▶ [Exercise details]:
Format the data from the line containing "sizable (144, 1297)" up to and including the line containing "guppies [810, 1311]" as a Markdown table with the columns "Row" and "Line". Give each line a row number and leave out any blank lines.

Data listing:
□ □ □ □ □

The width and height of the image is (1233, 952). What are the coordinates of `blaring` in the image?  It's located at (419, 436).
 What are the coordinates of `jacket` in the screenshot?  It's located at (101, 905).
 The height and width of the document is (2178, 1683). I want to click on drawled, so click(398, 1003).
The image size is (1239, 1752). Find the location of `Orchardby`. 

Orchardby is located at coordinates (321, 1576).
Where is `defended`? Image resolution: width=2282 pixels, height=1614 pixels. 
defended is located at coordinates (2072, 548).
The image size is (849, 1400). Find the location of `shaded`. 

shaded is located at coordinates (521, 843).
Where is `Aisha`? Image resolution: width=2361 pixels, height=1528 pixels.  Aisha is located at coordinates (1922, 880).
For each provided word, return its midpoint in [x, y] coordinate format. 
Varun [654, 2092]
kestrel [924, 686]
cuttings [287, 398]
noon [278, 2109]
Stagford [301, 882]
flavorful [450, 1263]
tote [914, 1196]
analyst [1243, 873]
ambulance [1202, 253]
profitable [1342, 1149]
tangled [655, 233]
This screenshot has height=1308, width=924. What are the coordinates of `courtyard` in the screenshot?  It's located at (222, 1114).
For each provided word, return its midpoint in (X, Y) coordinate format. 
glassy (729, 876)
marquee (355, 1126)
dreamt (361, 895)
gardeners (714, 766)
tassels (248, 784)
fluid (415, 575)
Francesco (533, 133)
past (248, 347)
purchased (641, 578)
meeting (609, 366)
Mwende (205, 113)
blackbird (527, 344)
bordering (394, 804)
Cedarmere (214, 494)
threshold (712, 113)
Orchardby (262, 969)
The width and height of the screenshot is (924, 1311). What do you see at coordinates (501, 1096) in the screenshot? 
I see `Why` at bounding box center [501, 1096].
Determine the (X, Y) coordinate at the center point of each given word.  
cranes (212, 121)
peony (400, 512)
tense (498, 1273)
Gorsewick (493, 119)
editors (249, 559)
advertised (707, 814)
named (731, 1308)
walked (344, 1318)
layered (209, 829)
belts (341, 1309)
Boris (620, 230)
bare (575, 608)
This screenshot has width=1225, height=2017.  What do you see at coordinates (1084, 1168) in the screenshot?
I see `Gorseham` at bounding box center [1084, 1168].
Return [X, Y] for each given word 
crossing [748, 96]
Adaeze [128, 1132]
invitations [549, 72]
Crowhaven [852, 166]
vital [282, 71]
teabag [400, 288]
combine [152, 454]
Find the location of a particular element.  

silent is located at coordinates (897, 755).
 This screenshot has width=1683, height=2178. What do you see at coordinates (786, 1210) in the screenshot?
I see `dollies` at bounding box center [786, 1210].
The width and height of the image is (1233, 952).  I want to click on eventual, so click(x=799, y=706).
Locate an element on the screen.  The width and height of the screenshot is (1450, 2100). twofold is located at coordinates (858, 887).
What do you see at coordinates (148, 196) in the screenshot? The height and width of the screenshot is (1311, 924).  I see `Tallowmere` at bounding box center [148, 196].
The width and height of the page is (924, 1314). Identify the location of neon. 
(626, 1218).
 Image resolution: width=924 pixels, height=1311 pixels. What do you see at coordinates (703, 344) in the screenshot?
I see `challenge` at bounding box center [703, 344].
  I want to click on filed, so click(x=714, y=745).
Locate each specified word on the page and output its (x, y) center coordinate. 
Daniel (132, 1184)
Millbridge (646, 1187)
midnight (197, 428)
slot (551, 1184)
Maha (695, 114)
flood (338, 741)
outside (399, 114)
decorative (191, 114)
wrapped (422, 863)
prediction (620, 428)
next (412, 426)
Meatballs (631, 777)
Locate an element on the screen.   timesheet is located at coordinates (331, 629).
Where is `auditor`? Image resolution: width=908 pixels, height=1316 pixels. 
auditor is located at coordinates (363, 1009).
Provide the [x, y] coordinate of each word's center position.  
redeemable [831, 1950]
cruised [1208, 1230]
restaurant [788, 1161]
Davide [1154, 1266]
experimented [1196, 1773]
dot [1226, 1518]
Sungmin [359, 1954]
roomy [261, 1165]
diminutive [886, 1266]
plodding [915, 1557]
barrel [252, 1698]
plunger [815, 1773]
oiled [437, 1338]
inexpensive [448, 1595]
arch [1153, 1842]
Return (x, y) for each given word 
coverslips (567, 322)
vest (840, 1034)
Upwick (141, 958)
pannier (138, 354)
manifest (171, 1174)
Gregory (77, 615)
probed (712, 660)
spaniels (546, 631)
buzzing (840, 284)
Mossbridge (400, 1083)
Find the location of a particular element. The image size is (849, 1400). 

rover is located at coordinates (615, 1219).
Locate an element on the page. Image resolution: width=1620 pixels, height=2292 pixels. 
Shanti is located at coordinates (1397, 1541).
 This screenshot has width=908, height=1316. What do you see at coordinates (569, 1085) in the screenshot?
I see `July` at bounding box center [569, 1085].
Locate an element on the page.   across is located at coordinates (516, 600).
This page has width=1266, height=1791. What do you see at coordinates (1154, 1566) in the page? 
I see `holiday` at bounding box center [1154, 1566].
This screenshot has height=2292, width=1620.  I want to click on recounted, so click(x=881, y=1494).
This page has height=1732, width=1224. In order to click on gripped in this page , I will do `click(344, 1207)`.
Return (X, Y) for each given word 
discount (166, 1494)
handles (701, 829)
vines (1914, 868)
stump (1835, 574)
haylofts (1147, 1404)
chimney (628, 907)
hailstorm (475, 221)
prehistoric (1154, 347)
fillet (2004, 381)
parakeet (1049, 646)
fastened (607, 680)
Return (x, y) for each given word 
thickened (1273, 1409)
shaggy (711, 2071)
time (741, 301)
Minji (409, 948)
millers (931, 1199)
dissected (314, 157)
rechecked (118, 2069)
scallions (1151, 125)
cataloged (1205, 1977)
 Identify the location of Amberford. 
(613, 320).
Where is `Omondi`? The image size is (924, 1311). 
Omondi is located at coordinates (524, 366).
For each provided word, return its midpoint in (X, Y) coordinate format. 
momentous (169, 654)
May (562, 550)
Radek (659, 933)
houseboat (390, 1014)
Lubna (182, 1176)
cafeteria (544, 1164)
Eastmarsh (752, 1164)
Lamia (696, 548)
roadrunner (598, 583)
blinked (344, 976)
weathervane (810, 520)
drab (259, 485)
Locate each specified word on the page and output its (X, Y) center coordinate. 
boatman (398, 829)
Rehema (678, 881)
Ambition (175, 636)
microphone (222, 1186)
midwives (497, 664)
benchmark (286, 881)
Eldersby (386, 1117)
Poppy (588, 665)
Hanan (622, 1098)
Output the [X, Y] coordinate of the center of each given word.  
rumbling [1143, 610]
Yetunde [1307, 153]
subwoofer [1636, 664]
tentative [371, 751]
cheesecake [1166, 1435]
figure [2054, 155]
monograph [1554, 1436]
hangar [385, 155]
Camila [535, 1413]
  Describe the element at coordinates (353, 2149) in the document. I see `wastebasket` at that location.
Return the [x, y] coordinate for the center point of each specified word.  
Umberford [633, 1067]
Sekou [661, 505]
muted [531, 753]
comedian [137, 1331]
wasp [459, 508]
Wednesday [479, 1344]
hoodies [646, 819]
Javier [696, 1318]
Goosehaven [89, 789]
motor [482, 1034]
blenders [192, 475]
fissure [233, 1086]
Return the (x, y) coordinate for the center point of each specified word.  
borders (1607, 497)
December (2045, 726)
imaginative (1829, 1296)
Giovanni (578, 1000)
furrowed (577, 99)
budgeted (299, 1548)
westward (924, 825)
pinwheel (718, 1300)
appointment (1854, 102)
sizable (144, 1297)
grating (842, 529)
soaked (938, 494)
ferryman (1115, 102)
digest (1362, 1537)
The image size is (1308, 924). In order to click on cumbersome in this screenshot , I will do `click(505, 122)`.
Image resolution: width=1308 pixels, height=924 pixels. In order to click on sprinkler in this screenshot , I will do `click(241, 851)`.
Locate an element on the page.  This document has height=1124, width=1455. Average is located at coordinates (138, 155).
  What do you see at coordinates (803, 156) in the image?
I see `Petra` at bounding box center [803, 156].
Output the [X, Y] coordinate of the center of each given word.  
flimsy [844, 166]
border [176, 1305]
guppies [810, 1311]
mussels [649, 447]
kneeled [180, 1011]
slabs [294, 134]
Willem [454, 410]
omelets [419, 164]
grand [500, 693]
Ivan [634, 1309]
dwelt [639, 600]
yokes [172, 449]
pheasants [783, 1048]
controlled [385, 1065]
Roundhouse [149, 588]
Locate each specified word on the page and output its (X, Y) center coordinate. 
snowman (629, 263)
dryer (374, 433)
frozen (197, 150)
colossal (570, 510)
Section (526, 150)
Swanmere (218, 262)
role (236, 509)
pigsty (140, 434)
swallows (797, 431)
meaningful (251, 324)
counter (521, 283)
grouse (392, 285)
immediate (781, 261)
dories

□ □ □ □ □

▶ [Worked solution]:
| Row | Line |
|---|---|
| 1 | sizable (144, 1297) |
| 2 | grating (842, 529) |
| 3 | soaked (938, 494) |
| 4 | ferryman (1115, 102) |
| 5 | digest (1362, 1537) |
| 6 | The image size is (1308, 924). In order to click on cumbersome in this screenshot , I will do `click(505, 122)`. |
| 7 | Image resolution: width=1308 pixels, height=924 pixels. In order to click on sprinkler in this screenshot , I will do `click(241, 851)`. |
| 8 | Locate an element on the page.  This document has height=1124, width=1455. Average is located at coordinates (138, 155). |
| 9 |   What do you see at coordinates (803, 156) in the image? |
| 10 | I see `Petra` at bounding box center [803, 156]. |
| 11 | Output the [X, Y] coordinate of the center of each given word.   |
| 12 | flimsy [844, 166] |
| 13 | border [176, 1305] |
| 14 | guppies [810, 1311] |